--- DATA SEGMENT ---
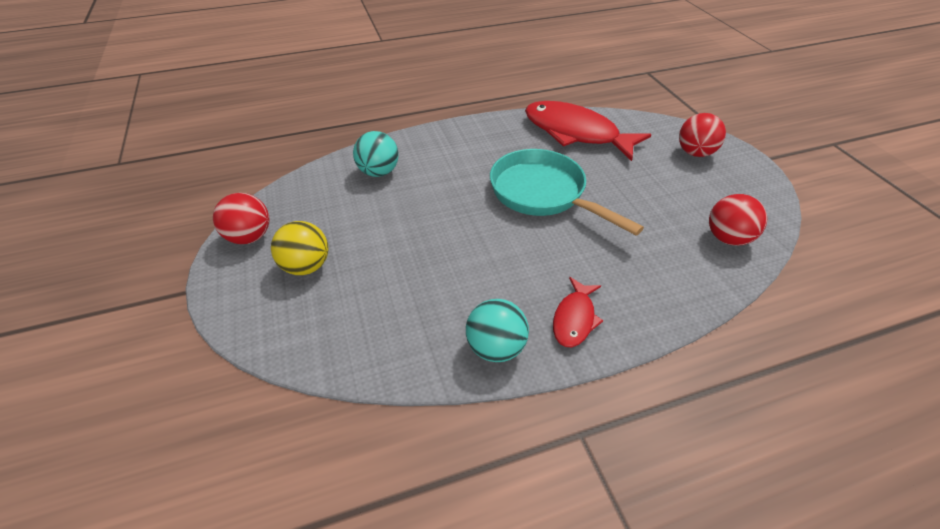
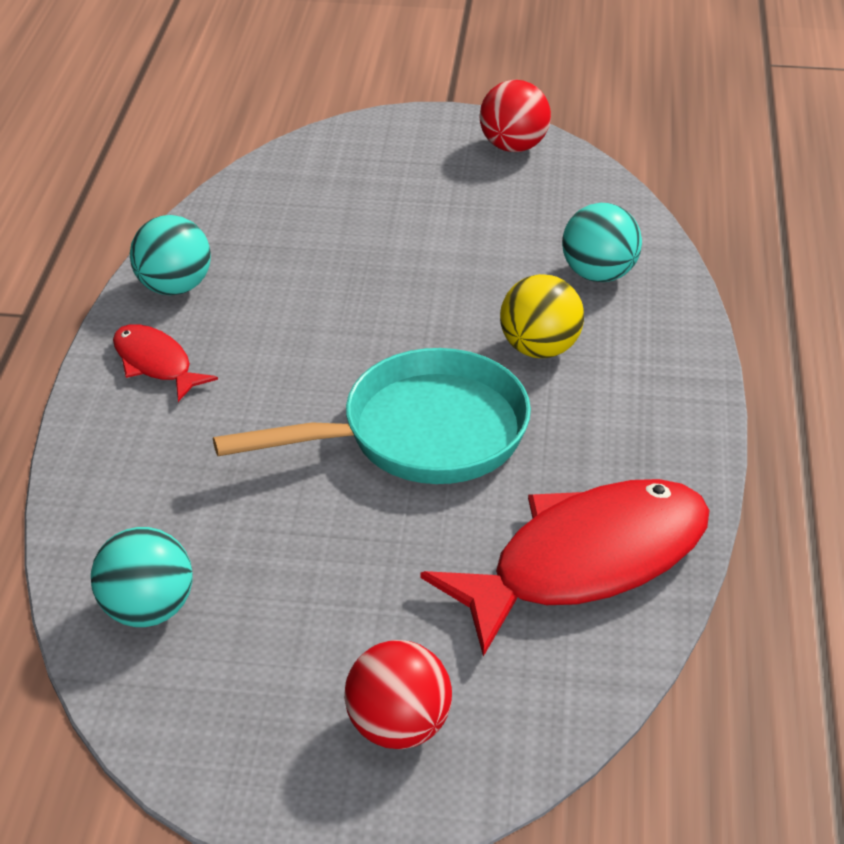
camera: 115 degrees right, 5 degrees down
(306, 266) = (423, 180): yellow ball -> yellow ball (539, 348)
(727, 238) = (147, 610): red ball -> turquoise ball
---
> **TASK ITEM**: Retype all the data exactly, please, without pictures.

> **WRITTEN RESPONSE**:
camera: 115 degrees right, 5 degrees down
(306, 266) = (423, 180): yellow ball -> yellow ball (539, 348)
(727, 238) = (147, 610): red ball -> turquoise ball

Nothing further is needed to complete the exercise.